Exercise description: The line with "C9: 15uF (plus", the line with "U3 pin NC: VDD -> none", and all lines between them in the material below: return these exactly, and no others.

Data for analysis:

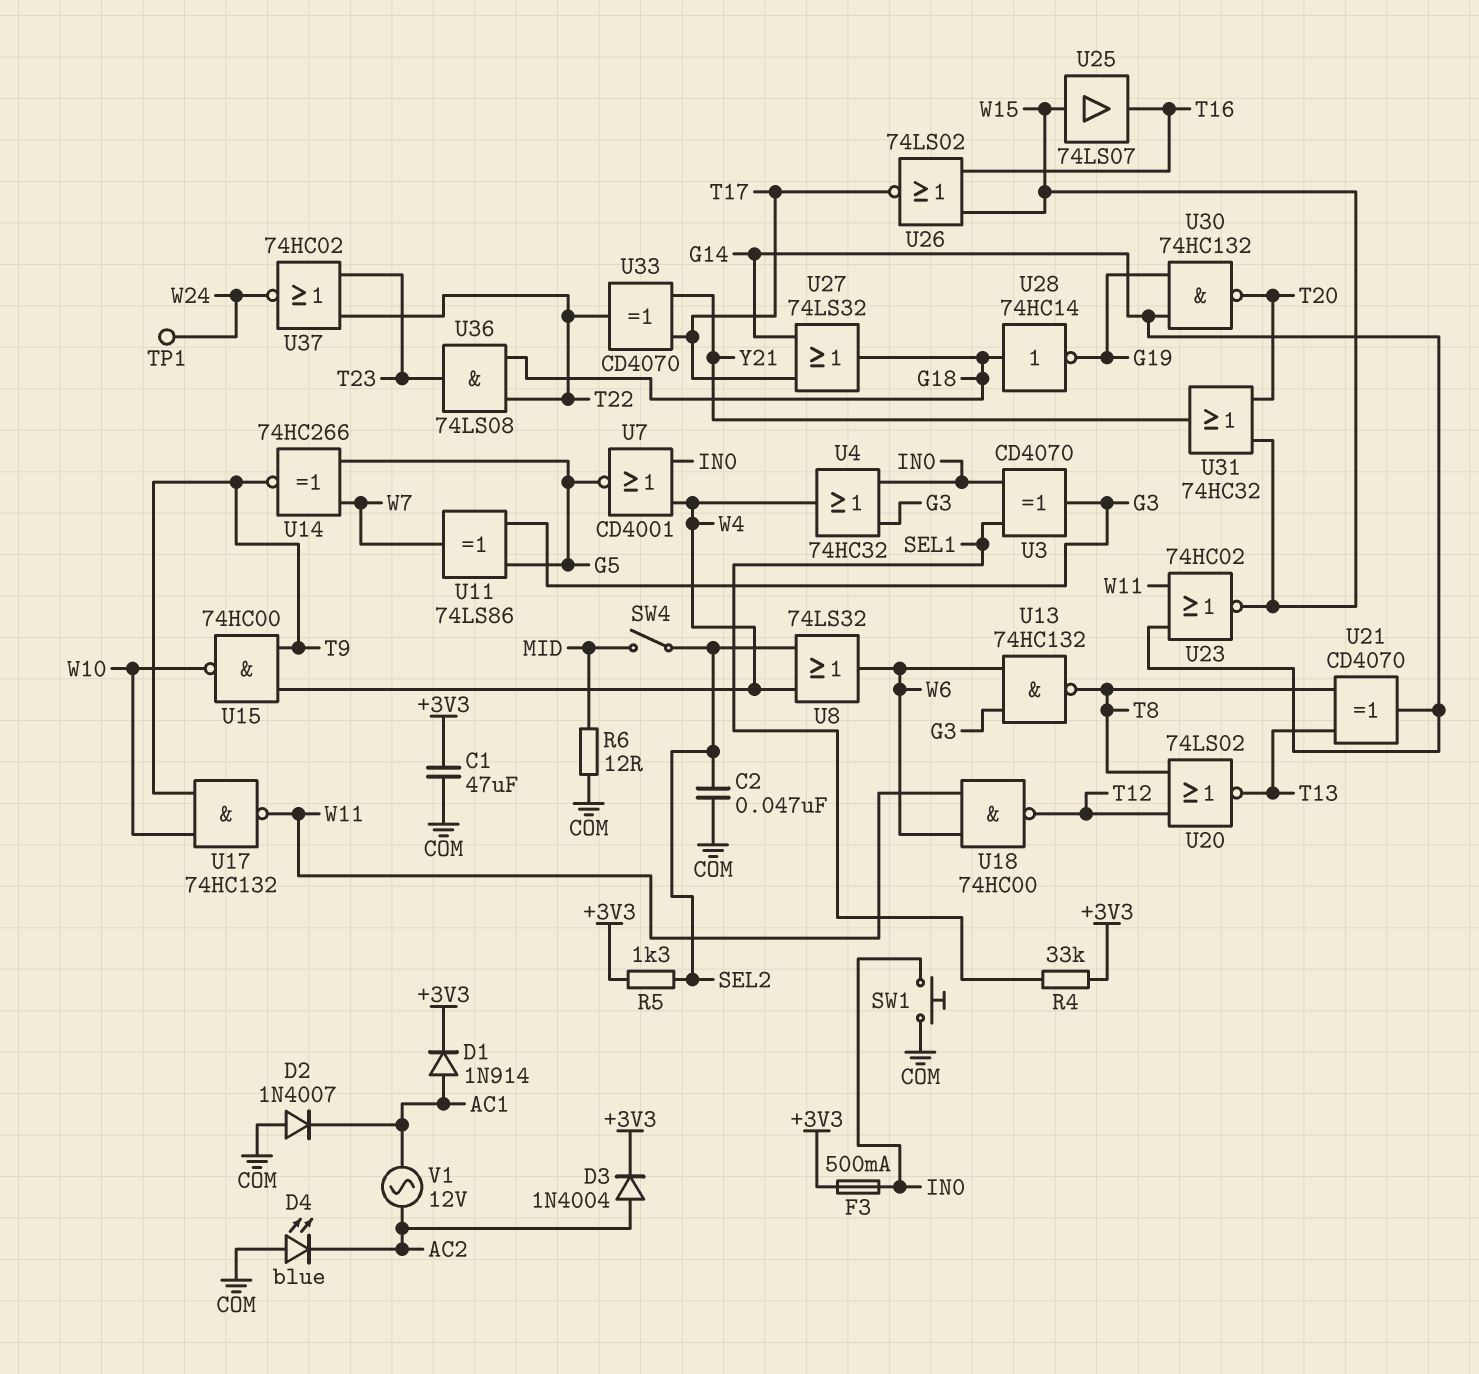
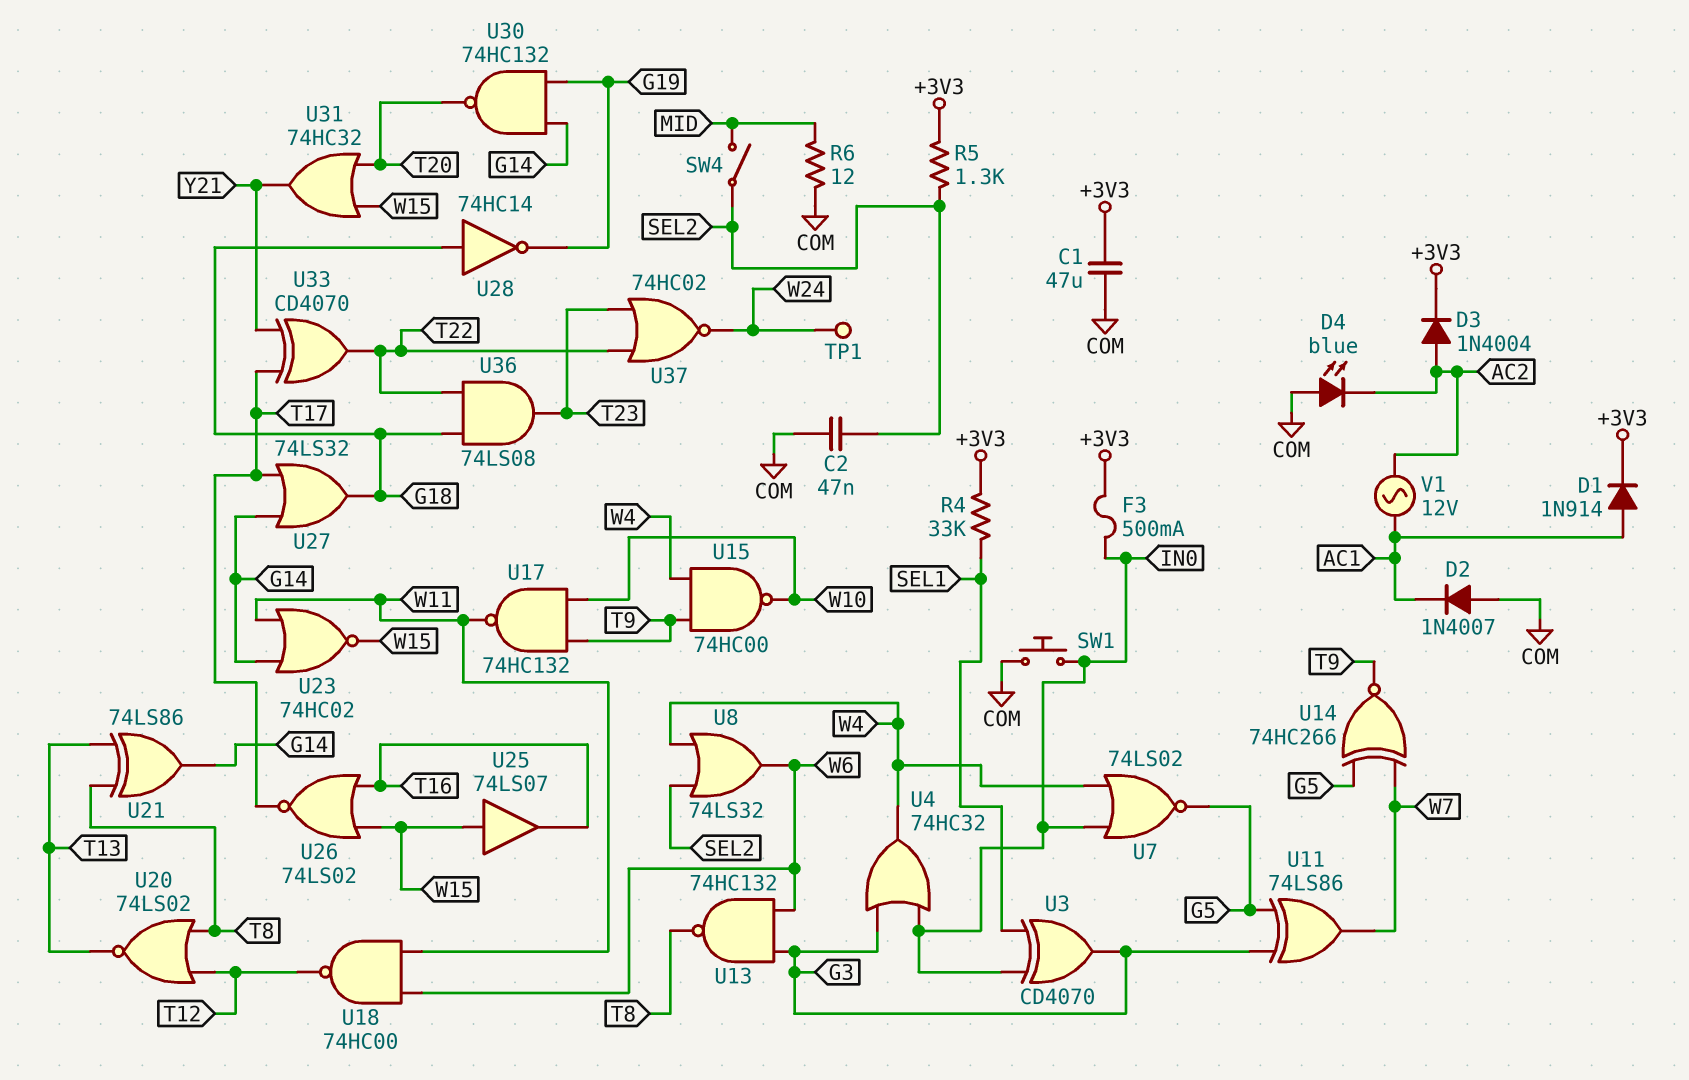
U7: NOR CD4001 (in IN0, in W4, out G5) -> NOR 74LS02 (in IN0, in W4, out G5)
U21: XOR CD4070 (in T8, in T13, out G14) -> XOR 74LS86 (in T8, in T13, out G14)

* * *

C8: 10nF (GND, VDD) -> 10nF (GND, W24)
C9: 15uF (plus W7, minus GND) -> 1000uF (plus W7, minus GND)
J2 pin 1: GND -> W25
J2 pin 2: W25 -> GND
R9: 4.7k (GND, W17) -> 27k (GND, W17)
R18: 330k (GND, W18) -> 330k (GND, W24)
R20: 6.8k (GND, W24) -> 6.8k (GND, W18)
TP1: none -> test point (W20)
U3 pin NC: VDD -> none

Task response:
C9: 15uF (plus W7, minus GND) -> 1000uF (plus W7, minus GND)
J2 pin 1: GND -> W25
J2 pin 2: W25 -> GND
R9: 4.7k (GND, W17) -> 27k (GND, W17)
R18: 330k (GND, W18) -> 330k (GND, W24)
R20: 6.8k (GND, W24) -> 6.8k (GND, W18)
TP1: none -> test point (W20)
U3 pin NC: VDD -> none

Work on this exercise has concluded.